### How to complete this task
Return all of the entries below, word for word. Omit each picture.

Data in this exercise section start

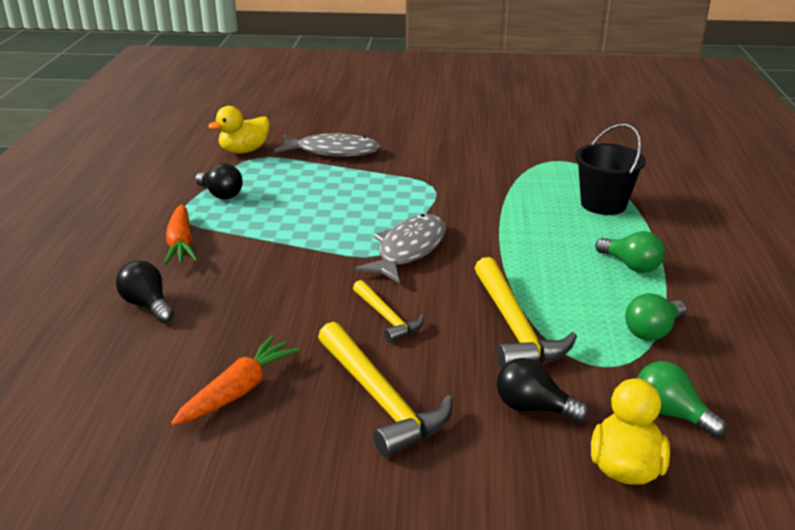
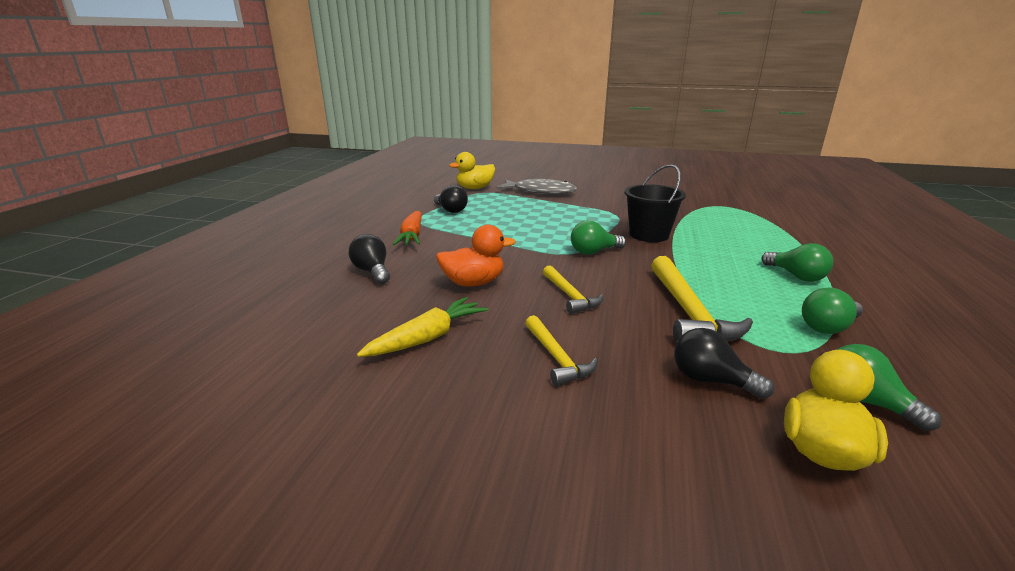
camera: 10 degrees right, 5 degrees down
orange carrot [171,336,300,425] -> yellow carrot [357,297,488,357]
yellow hammer [318,322,453,458] -> yellow hammer [525,315,598,386], size x0.59
grey fish [355,214,446,283] -> green light bulb [571,220,626,255]
black bucket [575,124,646,215] -> black bucket moved to [624,164,686,242]
none -> orange duck [436,225,516,287]

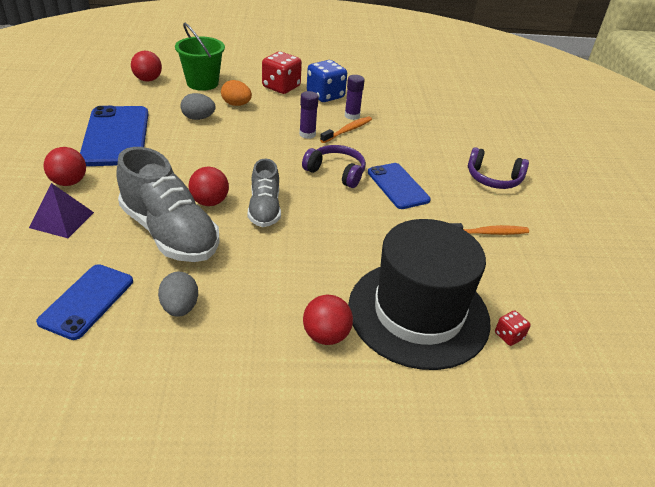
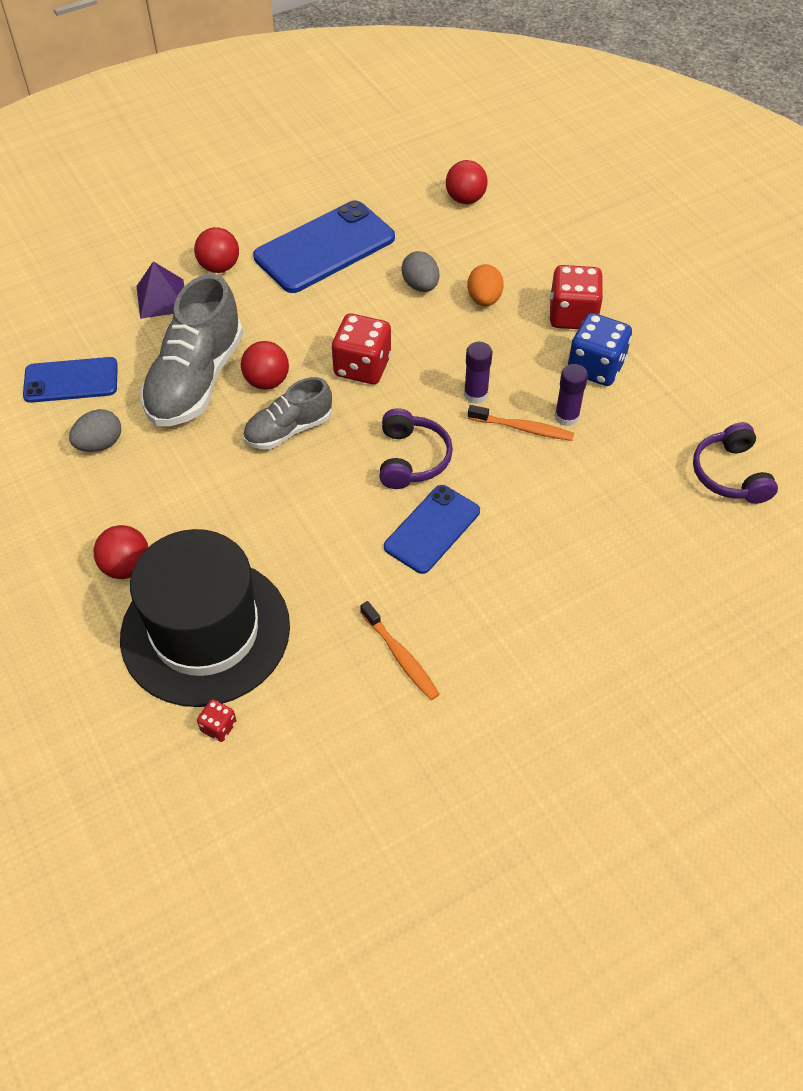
camera: 65 degrees right, 15 degrees up
green bucket [175,23,225,91] -> none
purple headphones [468,147,529,189] -> purple headphones moved to [693,422,778,504]
none -> red dice [332,314,391,384]

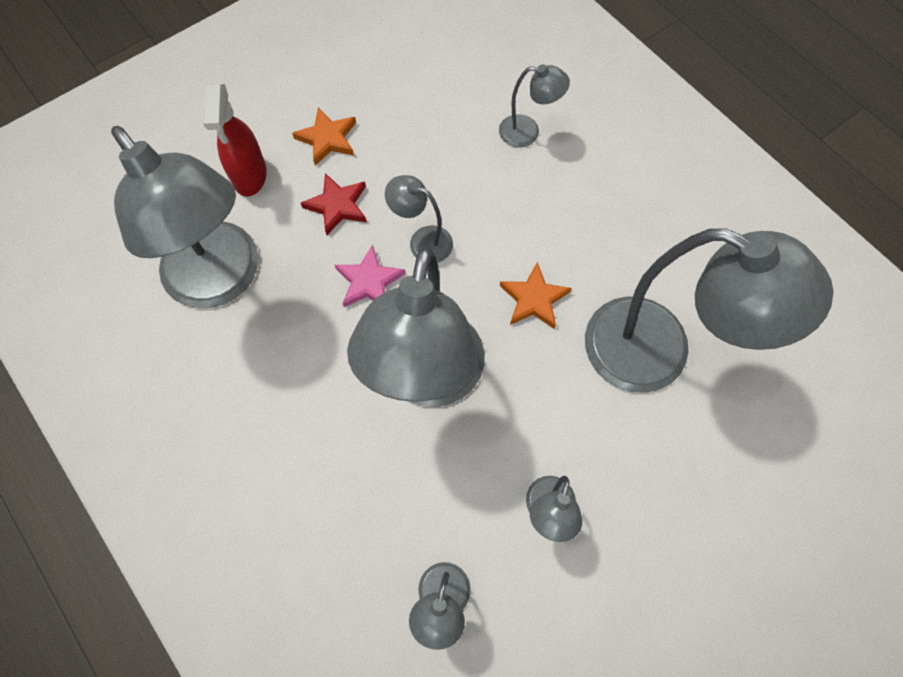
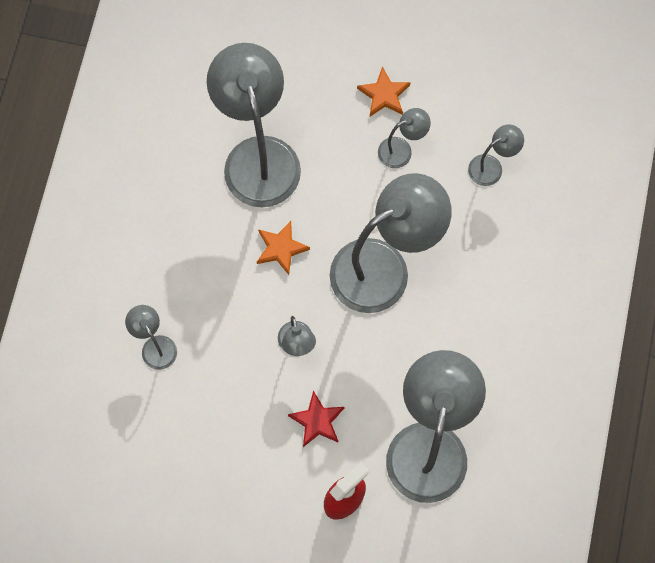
camera: 130 degrees left, 5 degrees up
orange star [292,107,356,165] -> orange star moved to [357,66,411,116]
pink star [335,245,405,307] -> none

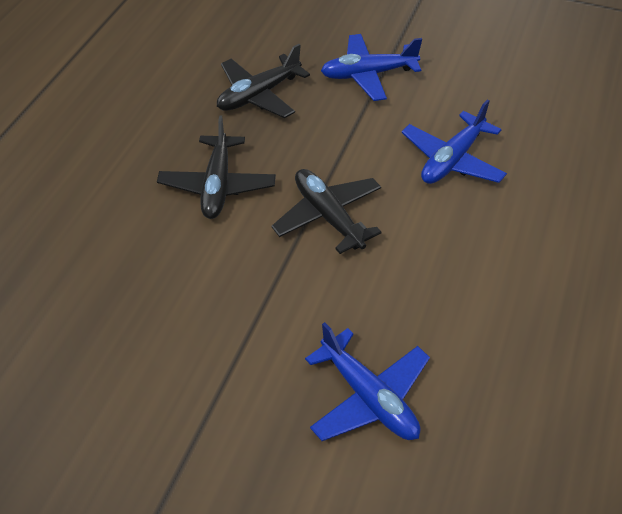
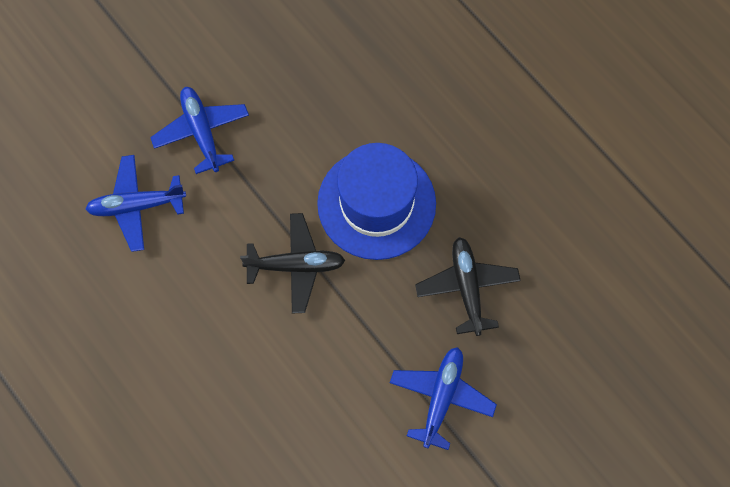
camera: 120 degrees right, 20 degrees up
black plane [157,115,276,219] -> blue hat [317,143,436,260]
blue plane [402,99,507,184] -> blue plane moved to [150,87,249,174]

Data in this exercise section end

### Output for this exercise
camera: 10 degrees right, 5 degrees down
orange carrot [171,336,300,425] -> yellow carrot [357,297,488,357]
yellow hammer [318,322,453,458] -> yellow hammer [525,315,598,386], size x0.59
grey fish [355,214,446,283] -> green light bulb [571,220,626,255]
black bucket [575,124,646,215] -> black bucket moved to [624,164,686,242]
none -> orange duck [436,225,516,287]

camera: 65 degrees right, 15 degrees up
green bucket [175,23,225,91] -> none
purple headphones [468,147,529,189] -> purple headphones moved to [693,422,778,504]
none -> red dice [332,314,391,384]

camera: 130 degrees left, 5 degrees up
orange star [292,107,356,165] -> orange star moved to [357,66,411,116]
pink star [335,245,405,307] -> none

camera: 120 degrees right, 20 degrees up
black plane [157,115,276,219] -> blue hat [317,143,436,260]
blue plane [402,99,507,184] -> blue plane moved to [150,87,249,174]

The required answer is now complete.